Stored data entries:
———

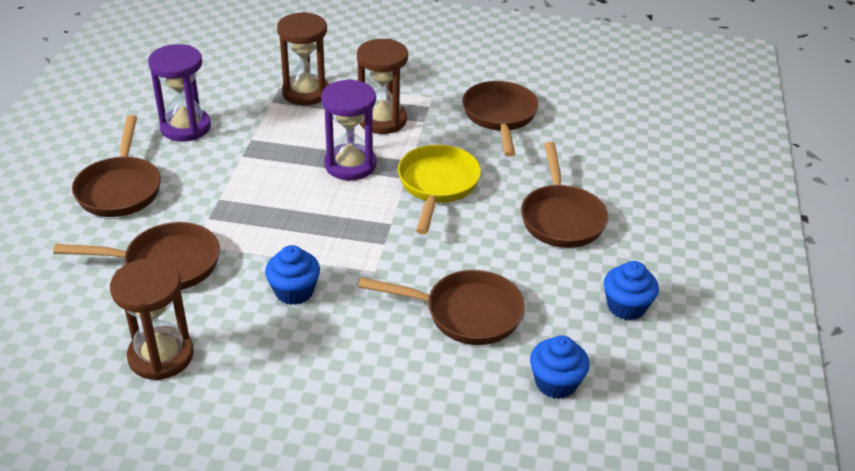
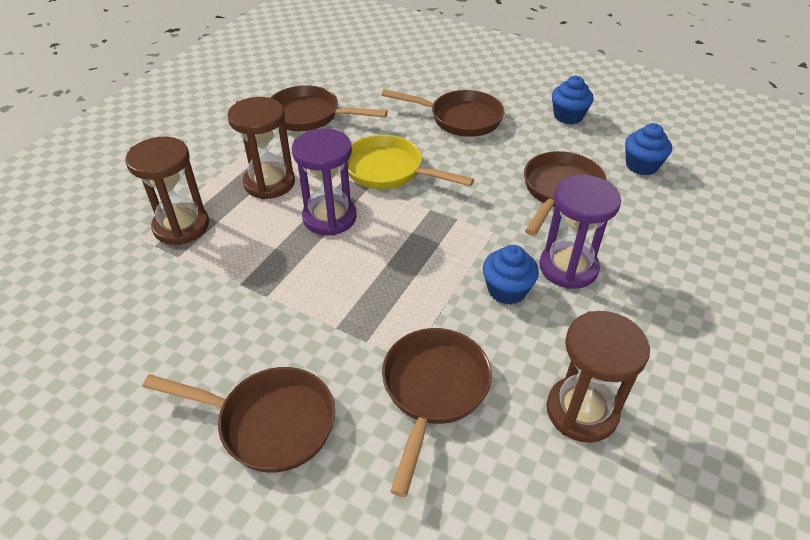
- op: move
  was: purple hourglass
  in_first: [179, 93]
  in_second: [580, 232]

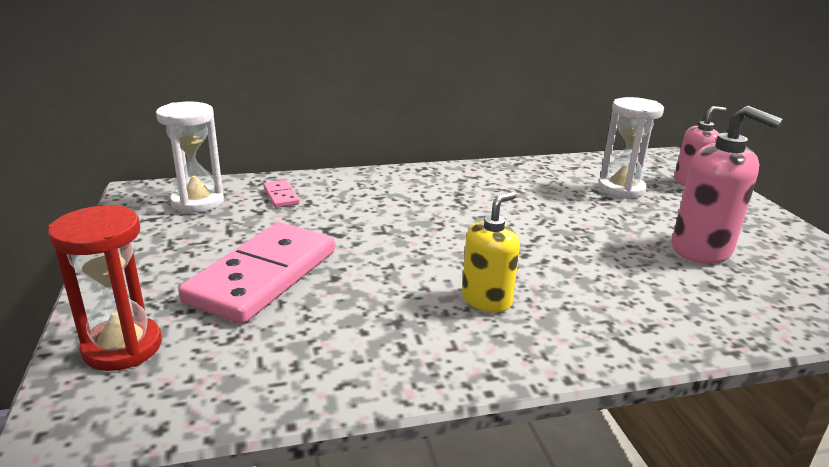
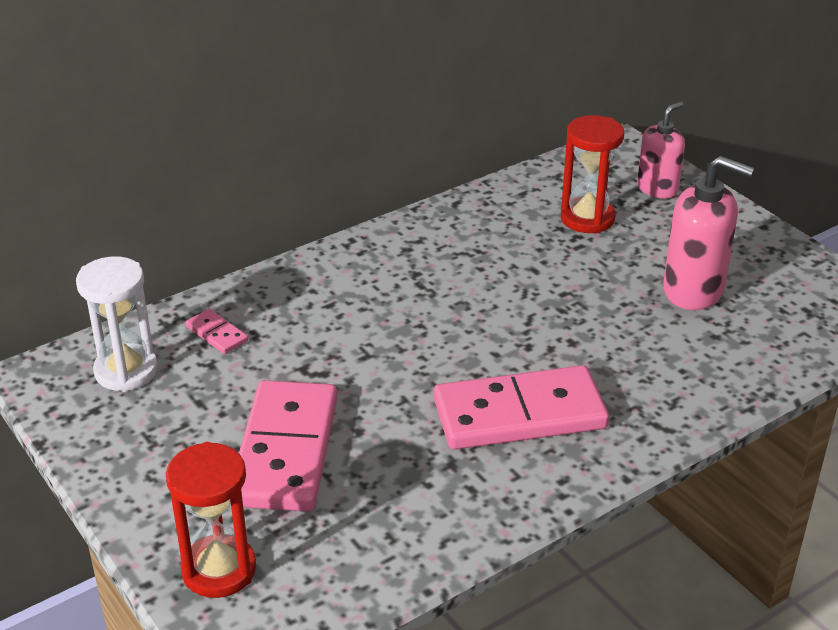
- op: replace
  was: yellow soap dispenser
  now: pink domino
  in_first: [491, 252]
  in_second: [521, 407]
- op: recolor
  was: white hourglass
  now: red hourglass
  in_first: [631, 148]
  in_second: [592, 174]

———

*EXERCISE DETAILS*: Return precisely the lines of the records, starting with the line that holds "now: red hourglass" and ending with the last one.

*EXERCISE ANSWER*:
  now: red hourglass
  in_first: [631, 148]
  in_second: [592, 174]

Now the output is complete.